Exercise prompt:
Scan the records for lines with the word "plane", and copy every such line.

Material for this task below:

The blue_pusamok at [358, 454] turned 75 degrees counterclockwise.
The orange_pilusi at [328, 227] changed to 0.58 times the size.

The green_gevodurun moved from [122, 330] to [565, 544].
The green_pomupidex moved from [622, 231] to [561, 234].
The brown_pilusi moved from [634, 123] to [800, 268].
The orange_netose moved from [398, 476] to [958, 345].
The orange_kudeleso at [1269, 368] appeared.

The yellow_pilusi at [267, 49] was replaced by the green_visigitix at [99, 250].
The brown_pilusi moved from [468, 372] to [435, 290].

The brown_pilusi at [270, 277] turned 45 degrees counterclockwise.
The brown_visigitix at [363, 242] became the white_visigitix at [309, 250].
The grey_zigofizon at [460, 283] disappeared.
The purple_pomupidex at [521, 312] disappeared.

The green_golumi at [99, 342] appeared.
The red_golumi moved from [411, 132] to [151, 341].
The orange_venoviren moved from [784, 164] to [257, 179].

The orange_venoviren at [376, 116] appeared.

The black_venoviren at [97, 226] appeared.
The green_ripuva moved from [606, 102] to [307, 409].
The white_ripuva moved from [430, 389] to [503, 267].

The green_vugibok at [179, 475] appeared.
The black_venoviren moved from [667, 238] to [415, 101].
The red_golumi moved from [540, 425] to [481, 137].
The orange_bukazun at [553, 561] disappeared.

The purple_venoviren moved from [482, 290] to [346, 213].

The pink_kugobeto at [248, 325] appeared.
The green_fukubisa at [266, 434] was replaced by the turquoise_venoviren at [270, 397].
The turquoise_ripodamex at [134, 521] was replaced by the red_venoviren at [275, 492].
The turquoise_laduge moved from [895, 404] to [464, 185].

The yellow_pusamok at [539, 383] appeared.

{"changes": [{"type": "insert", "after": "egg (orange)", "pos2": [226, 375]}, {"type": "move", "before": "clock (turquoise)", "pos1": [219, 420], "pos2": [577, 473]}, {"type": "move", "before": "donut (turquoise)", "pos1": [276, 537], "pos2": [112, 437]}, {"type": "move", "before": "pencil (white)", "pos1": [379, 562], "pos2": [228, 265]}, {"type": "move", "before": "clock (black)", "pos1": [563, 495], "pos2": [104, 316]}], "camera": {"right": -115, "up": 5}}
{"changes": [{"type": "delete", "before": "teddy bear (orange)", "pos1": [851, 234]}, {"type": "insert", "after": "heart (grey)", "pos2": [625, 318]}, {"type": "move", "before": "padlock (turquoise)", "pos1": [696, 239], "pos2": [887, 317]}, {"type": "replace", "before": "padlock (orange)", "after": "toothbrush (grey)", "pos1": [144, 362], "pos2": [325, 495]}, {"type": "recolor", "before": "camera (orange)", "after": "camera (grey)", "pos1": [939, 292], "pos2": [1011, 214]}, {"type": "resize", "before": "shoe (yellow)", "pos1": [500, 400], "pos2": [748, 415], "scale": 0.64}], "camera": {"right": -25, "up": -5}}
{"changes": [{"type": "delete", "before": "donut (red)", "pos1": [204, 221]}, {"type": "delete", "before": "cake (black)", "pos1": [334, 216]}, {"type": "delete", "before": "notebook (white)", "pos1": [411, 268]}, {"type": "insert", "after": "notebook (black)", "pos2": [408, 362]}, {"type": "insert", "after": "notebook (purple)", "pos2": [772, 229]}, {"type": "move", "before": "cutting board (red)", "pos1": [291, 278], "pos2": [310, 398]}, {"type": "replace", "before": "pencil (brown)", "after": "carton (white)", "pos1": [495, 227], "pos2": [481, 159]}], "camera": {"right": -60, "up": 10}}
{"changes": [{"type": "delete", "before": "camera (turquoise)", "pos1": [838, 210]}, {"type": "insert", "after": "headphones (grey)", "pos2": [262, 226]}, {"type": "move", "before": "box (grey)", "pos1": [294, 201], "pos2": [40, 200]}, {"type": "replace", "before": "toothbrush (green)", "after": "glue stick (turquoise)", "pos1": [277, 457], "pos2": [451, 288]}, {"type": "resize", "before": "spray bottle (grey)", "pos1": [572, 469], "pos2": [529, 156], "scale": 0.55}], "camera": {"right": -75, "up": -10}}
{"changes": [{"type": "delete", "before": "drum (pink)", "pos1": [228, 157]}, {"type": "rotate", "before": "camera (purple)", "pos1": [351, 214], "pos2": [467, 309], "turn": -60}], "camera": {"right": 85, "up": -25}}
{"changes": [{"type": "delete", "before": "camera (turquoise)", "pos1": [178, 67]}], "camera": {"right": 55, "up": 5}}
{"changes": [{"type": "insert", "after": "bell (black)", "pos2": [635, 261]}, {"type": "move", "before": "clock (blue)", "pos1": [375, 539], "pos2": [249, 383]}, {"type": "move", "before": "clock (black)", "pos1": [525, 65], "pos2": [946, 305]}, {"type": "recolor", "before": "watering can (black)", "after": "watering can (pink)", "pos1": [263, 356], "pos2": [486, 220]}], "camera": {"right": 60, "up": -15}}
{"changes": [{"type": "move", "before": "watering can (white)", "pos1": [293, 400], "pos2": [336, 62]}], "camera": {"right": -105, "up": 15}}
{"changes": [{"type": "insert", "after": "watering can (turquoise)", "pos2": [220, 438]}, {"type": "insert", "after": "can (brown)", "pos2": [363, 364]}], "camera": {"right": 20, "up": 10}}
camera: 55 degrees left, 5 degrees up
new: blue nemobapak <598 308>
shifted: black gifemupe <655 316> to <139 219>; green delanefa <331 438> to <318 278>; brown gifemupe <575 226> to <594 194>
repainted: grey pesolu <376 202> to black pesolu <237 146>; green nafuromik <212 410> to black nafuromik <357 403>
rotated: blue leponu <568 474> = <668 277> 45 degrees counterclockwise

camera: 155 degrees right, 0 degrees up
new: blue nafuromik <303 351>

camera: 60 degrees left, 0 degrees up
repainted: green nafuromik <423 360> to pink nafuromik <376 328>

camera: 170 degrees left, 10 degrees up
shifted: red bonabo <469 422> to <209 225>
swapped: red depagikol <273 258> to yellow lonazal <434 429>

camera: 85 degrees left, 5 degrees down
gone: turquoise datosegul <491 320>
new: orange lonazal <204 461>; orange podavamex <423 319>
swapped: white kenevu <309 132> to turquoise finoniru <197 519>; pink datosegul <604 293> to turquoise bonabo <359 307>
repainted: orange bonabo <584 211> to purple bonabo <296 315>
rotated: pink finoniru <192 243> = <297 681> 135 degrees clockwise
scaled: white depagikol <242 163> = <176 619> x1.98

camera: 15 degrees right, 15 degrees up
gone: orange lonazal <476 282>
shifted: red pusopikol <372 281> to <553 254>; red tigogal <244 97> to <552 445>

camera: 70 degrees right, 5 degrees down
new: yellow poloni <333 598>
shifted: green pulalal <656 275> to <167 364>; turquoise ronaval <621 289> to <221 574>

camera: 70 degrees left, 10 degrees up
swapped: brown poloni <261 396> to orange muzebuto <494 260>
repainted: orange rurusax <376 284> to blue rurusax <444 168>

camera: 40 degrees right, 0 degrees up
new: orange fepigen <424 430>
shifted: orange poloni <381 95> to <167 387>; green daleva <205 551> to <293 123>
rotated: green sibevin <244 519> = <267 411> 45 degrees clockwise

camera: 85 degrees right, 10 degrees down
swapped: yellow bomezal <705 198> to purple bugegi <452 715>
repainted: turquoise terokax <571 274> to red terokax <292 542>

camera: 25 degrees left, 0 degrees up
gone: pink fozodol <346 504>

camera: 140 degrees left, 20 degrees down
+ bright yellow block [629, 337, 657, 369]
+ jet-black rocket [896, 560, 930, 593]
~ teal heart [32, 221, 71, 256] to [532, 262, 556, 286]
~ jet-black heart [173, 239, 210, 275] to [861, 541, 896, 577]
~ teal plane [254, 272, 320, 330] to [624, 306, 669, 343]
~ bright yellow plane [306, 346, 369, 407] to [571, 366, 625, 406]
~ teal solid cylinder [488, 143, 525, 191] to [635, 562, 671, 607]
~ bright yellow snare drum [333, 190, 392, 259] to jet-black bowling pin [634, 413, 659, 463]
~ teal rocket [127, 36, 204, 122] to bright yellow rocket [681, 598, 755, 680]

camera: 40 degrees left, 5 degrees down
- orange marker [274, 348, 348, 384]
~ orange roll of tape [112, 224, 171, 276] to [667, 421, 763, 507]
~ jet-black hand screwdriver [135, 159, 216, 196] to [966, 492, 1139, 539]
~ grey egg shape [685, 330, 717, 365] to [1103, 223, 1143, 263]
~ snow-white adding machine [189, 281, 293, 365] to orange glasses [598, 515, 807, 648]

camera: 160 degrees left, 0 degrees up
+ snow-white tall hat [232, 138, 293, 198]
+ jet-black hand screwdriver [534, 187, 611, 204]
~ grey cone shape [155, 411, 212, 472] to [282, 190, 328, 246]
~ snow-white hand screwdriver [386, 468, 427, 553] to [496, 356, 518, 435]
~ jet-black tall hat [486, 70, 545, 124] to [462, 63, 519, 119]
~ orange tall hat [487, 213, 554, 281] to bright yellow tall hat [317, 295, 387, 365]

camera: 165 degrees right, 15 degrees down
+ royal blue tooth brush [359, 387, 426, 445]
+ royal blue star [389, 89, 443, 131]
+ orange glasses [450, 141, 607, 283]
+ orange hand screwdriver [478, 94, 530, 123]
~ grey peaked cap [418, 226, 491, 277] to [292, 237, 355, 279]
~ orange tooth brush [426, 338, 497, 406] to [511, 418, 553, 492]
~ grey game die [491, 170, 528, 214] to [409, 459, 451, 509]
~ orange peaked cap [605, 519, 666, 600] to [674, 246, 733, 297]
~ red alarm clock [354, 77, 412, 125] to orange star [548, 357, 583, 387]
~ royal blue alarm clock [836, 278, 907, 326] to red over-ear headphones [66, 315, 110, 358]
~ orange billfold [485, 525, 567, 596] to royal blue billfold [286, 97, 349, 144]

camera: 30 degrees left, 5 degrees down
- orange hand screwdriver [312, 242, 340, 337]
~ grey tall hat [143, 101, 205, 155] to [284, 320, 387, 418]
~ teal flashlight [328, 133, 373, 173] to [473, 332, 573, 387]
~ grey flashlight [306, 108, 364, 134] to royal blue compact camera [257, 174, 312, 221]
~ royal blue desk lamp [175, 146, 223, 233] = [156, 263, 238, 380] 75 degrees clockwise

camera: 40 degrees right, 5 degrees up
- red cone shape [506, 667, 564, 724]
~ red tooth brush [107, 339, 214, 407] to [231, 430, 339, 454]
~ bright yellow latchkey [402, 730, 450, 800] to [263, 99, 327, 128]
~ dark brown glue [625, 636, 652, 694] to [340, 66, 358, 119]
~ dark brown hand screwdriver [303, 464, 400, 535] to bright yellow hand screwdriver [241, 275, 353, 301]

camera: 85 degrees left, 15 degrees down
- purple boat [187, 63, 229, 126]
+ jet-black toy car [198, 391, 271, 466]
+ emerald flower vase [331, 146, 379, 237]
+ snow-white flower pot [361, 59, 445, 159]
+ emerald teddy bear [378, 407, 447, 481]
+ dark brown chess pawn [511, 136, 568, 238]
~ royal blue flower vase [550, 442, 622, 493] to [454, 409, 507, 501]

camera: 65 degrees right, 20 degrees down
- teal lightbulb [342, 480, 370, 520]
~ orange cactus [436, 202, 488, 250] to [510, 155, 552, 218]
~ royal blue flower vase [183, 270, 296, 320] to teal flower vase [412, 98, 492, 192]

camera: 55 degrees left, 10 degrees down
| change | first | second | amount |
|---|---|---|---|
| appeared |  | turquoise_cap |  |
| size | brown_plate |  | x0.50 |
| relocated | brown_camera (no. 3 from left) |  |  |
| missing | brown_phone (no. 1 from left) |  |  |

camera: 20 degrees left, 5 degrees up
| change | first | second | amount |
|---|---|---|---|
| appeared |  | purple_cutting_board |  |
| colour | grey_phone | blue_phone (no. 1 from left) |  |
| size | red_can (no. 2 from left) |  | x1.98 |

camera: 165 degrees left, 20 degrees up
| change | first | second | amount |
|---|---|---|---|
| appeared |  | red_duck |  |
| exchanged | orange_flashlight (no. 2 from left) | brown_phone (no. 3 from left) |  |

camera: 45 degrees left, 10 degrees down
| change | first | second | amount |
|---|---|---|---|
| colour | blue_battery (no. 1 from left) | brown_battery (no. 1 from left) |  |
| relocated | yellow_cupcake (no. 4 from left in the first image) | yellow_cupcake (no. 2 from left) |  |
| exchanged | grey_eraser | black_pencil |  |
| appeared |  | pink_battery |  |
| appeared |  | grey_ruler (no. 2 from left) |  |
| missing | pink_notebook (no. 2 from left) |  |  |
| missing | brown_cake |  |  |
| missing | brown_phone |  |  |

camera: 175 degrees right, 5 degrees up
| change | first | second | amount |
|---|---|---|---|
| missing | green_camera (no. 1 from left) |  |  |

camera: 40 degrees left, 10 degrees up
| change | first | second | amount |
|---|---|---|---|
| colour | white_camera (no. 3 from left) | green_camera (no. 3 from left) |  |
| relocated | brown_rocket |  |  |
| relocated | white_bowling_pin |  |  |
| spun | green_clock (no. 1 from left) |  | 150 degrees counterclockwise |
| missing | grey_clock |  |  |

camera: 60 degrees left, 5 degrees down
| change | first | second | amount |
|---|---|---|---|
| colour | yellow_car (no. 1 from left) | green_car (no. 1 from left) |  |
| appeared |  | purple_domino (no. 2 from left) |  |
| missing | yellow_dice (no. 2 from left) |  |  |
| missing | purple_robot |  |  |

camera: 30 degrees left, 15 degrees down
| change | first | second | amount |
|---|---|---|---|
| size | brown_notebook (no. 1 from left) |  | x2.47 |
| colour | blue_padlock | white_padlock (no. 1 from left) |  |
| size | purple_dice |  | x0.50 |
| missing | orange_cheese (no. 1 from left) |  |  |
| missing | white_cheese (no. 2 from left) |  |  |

End of Material for this task.

Task solution:
~ teal plane [254, 272, 320, 330] to [624, 306, 669, 343]
~ bright yellow plane [306, 346, 369, 407] to [571, 366, 625, 406]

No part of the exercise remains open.